> DATA RECORDS
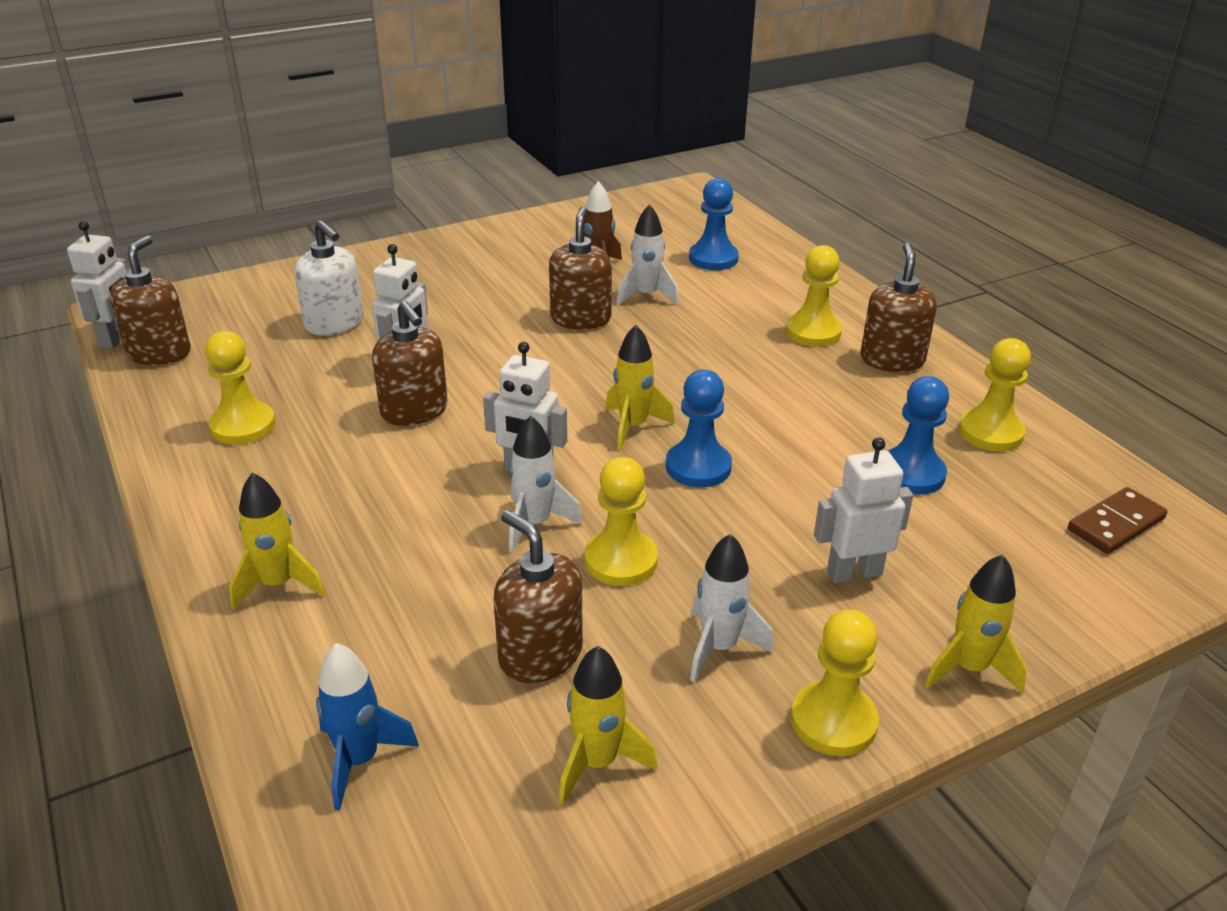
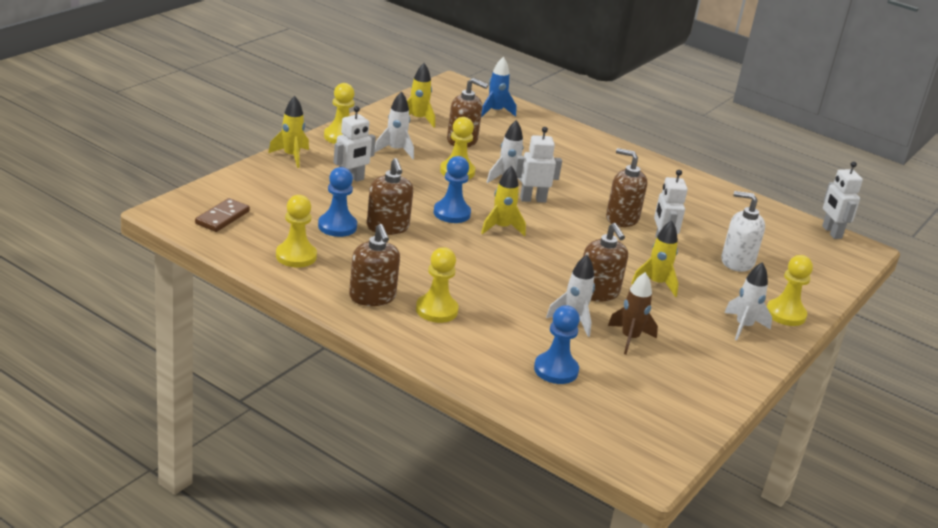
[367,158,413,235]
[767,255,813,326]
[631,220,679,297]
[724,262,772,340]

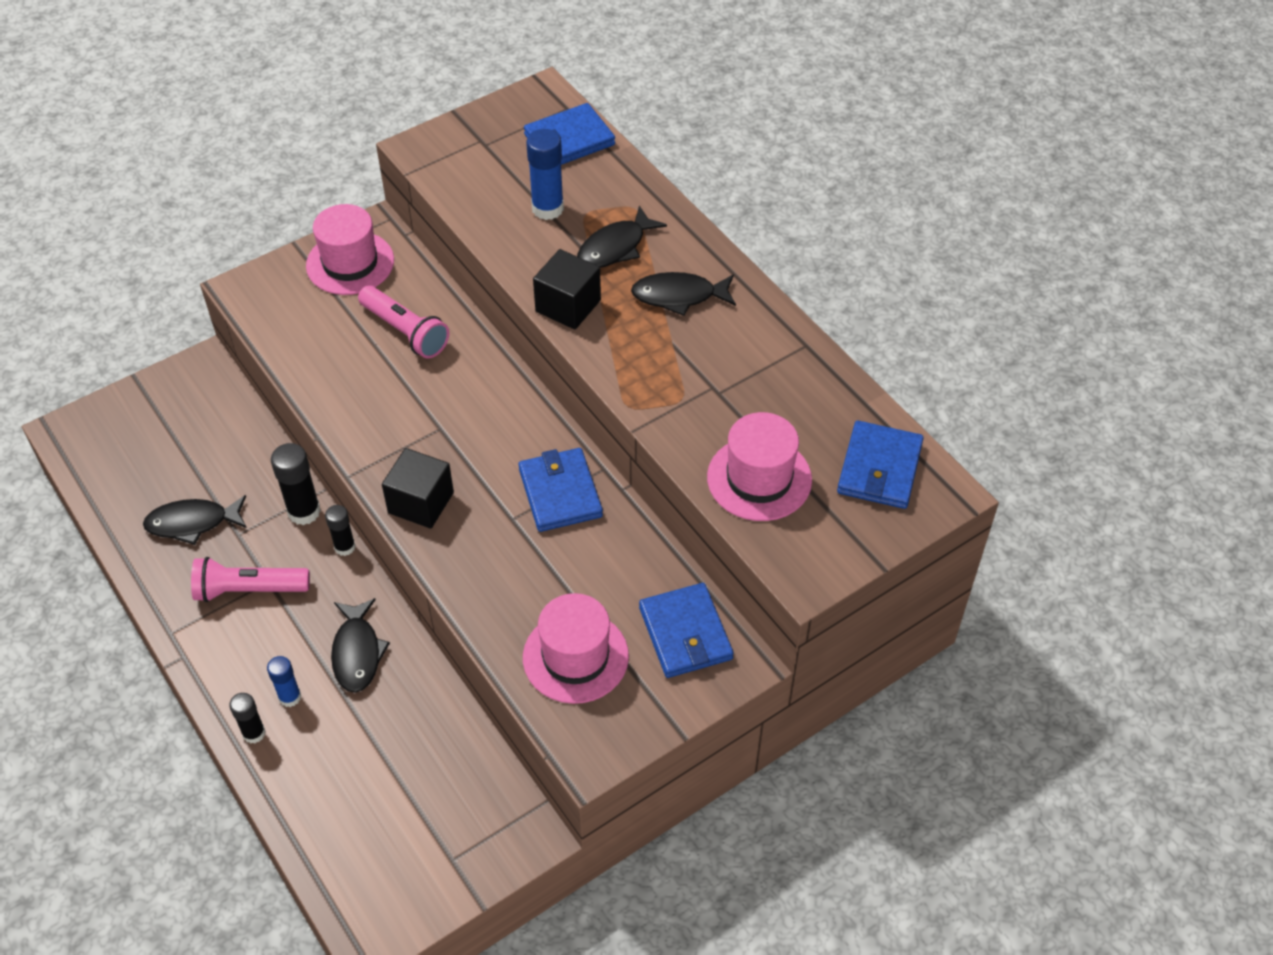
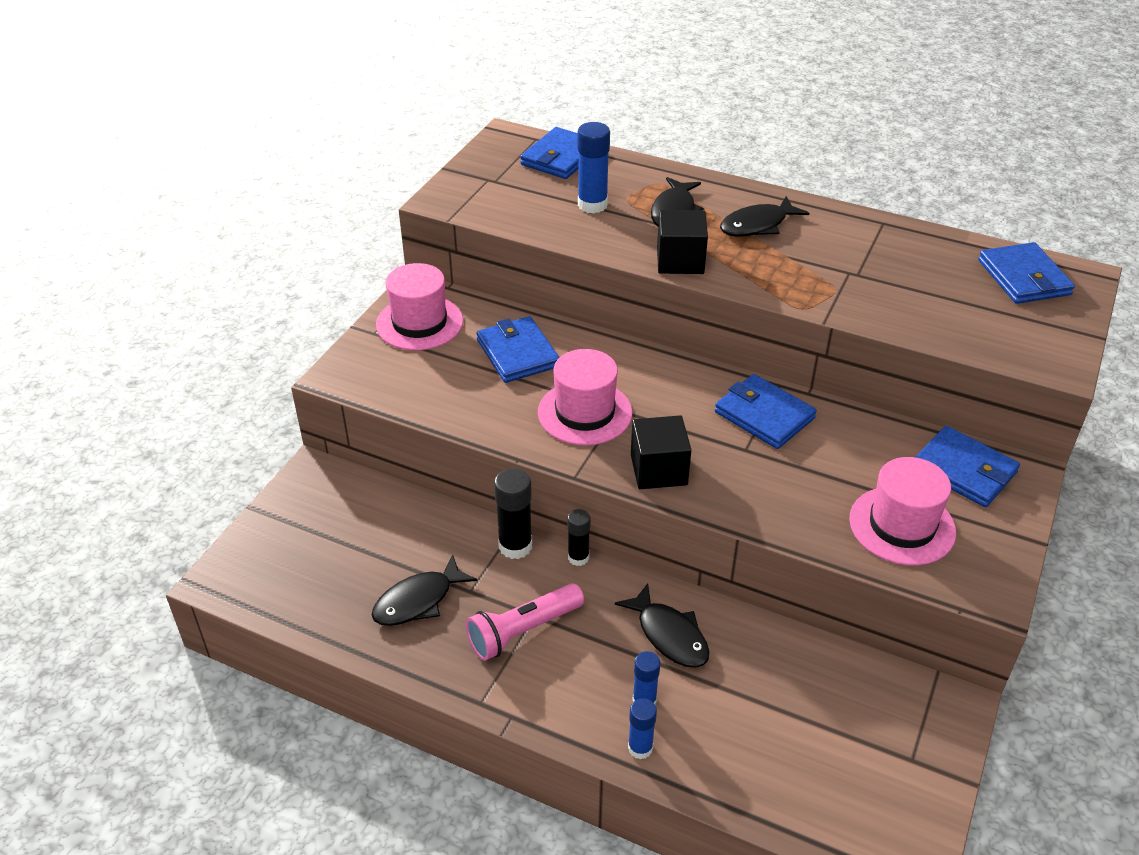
[628,698,657,760]
[476,316,560,383]
[538,349,632,446]

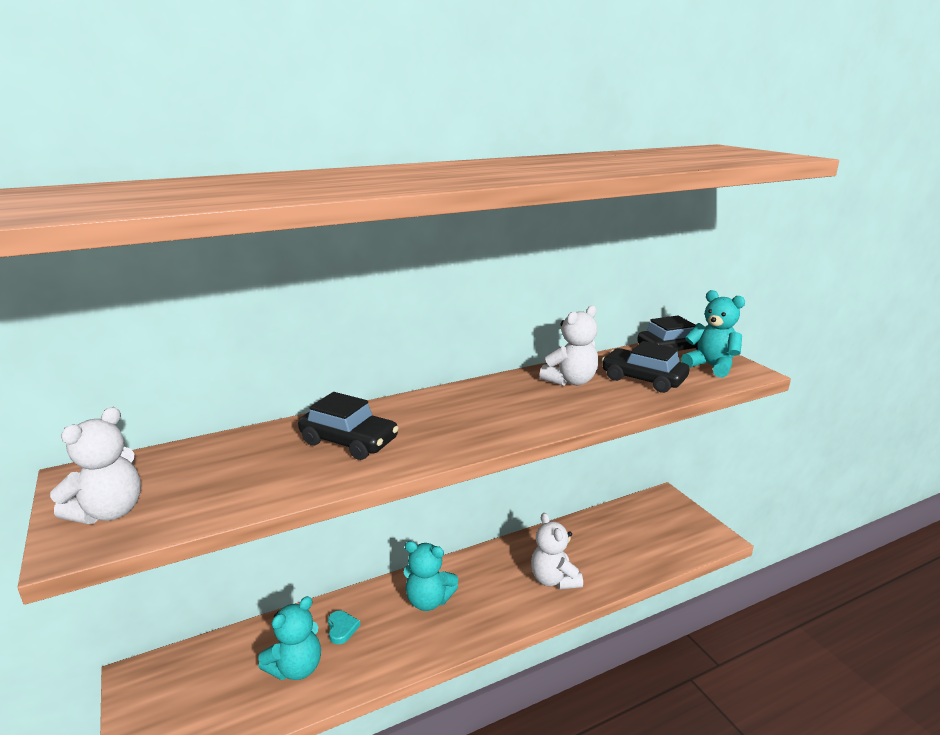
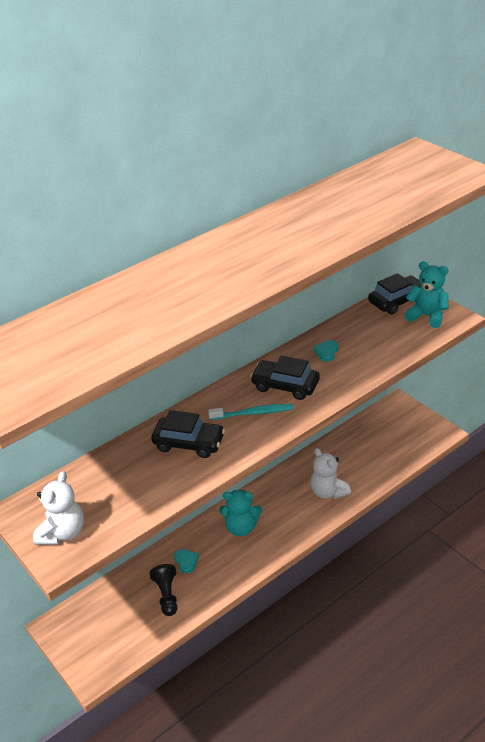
[149,564,177,616]
[314,340,338,362]
[250,356,320,400]
[208,404,293,420]

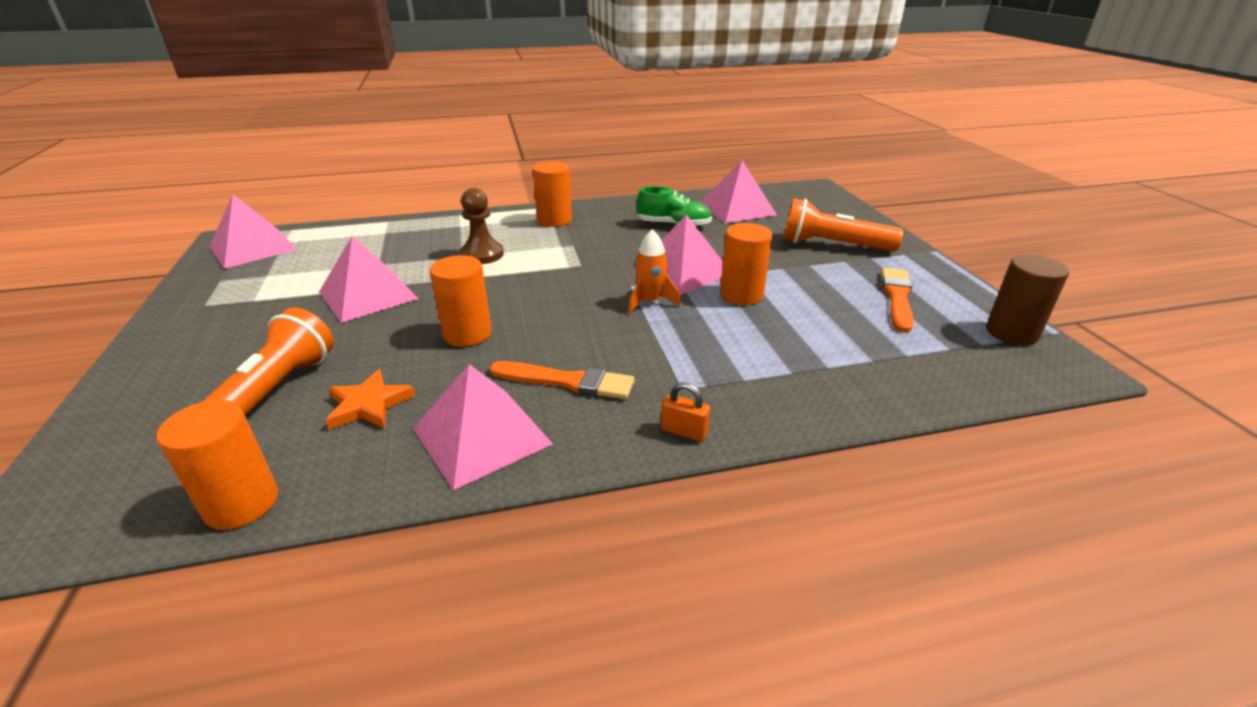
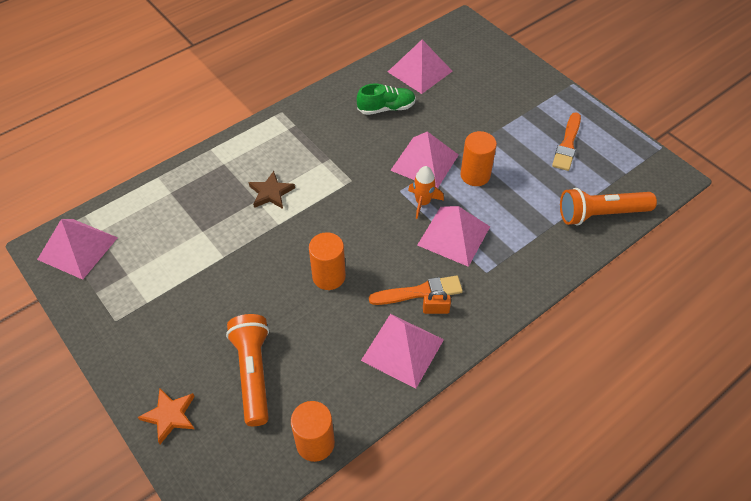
[417,206,490,267]
[138,388,195,444]
[249,171,295,209]
[533,161,572,227] (first image)
[423,290,451,314]
[560,188,657,226]
[552,112,581,171]
[986,255,1069,346] (first image)

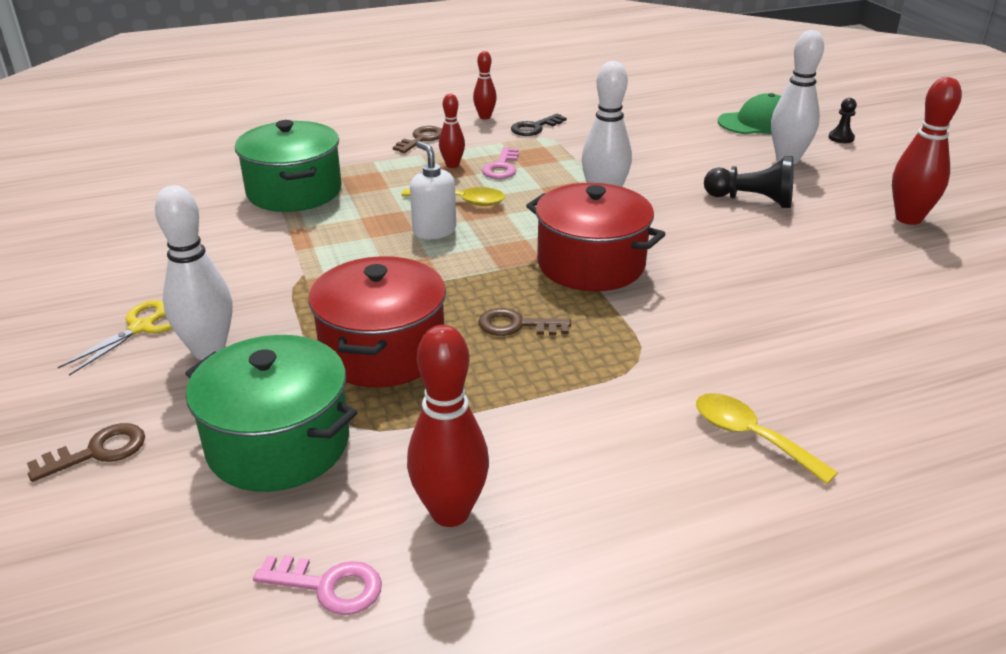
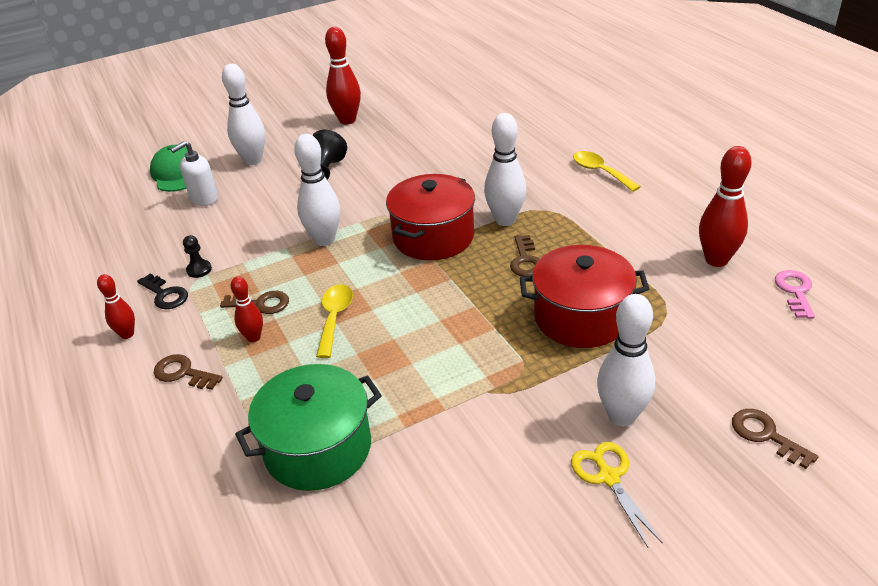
[571,442,663,548]
[185,335,357,492] (first image)
[170,141,218,206]
[220,291,289,314]
[573,151,640,192]
[183,235,212,278]
[484,113,526,226]

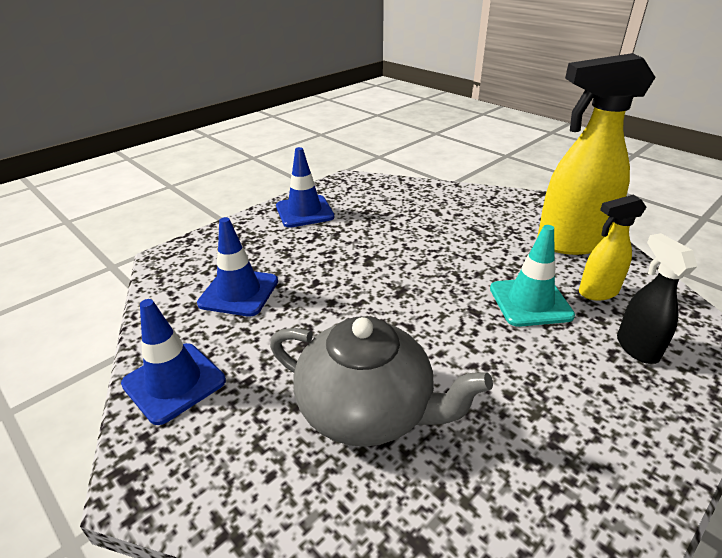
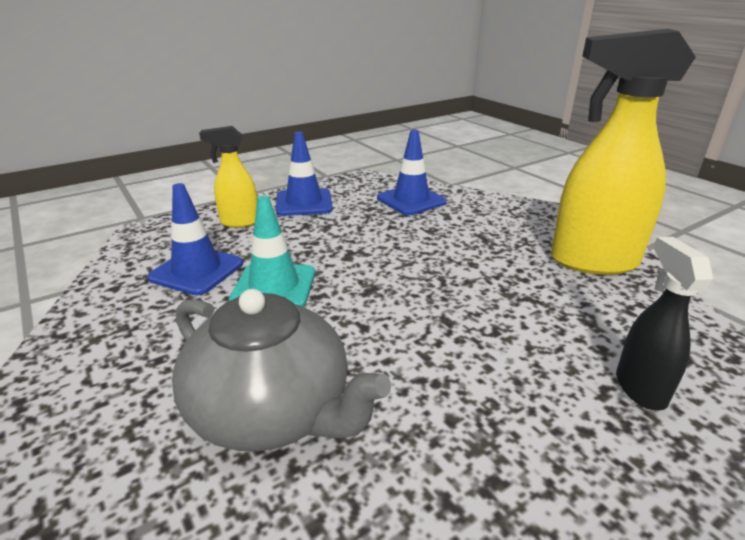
[377,130,447,215]
[229,196,315,307]
[199,126,257,228]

> ACTIVITY
Print all records verbatim, excluding pictures.

> WORKED SOLUTION
[367,158,413,235]
[767,255,813,326]
[631,220,679,297]
[724,262,772,340]

[628,698,657,760]
[476,316,560,383]
[538,349,632,446]

[149,564,177,616]
[314,340,338,362]
[250,356,320,400]
[208,404,293,420]

[417,206,490,267]
[138,388,195,444]
[249,171,295,209]
[533,161,572,227] (first image)
[423,290,451,314]
[560,188,657,226]
[552,112,581,171]
[986,255,1069,346] (first image)

[571,442,663,548]
[185,335,357,492] (first image)
[170,141,218,206]
[220,291,289,314]
[573,151,640,192]
[183,235,212,278]
[484,113,526,226]

[377,130,447,215]
[229,196,315,307]
[199,126,257,228]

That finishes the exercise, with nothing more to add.